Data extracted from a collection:
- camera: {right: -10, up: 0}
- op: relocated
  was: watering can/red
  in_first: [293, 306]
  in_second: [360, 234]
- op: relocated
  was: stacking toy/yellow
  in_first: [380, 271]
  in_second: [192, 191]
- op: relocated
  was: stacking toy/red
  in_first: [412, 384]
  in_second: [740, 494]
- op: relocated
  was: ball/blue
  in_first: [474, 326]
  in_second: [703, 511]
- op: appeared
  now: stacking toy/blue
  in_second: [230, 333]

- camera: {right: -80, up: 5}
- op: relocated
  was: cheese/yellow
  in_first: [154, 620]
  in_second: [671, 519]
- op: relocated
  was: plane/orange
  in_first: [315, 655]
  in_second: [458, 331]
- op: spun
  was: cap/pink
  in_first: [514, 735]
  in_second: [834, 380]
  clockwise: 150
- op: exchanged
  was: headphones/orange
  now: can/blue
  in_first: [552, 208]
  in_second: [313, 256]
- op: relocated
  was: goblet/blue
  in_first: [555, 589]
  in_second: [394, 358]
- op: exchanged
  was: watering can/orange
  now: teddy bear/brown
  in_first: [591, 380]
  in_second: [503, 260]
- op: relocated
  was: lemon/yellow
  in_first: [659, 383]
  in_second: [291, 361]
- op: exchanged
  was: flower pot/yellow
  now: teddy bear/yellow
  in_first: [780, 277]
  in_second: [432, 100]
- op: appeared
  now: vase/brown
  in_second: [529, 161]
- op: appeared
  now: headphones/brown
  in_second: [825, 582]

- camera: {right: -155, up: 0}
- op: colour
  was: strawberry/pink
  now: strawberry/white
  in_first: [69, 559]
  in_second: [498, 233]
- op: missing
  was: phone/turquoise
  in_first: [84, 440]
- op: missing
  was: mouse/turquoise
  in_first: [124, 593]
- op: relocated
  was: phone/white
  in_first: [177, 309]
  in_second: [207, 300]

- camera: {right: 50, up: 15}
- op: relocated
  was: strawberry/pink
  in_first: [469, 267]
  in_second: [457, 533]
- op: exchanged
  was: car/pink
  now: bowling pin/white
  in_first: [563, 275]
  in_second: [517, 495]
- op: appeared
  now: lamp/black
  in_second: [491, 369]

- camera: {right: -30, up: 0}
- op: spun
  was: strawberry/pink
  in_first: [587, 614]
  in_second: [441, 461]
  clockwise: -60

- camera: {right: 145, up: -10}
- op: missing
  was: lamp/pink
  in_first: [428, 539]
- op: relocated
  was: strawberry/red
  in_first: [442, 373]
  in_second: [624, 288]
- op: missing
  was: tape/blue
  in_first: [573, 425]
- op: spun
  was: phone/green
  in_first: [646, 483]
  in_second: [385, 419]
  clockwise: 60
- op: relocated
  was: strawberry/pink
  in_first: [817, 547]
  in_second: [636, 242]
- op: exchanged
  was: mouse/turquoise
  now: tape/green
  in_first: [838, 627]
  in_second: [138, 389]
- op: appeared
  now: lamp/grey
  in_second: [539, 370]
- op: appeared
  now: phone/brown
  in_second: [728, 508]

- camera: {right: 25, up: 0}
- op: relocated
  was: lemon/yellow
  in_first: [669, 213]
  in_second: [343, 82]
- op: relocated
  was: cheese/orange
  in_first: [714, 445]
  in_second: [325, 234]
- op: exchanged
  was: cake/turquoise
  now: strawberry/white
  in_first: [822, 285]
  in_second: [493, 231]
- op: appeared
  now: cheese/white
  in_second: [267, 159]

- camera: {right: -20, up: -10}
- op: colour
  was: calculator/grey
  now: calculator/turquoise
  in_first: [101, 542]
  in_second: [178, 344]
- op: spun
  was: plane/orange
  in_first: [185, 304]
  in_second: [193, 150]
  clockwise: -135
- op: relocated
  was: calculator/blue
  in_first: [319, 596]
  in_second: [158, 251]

Work item — Repeat the entries above verbatim, but only from the line that has "in_second: [740, 494]" down to the line that has "now: stacking toy/blue", inclusive.

Reply —
  in_second: [740, 494]
- op: relocated
  was: ball/blue
  in_first: [474, 326]
  in_second: [703, 511]
- op: appeared
  now: stacking toy/blue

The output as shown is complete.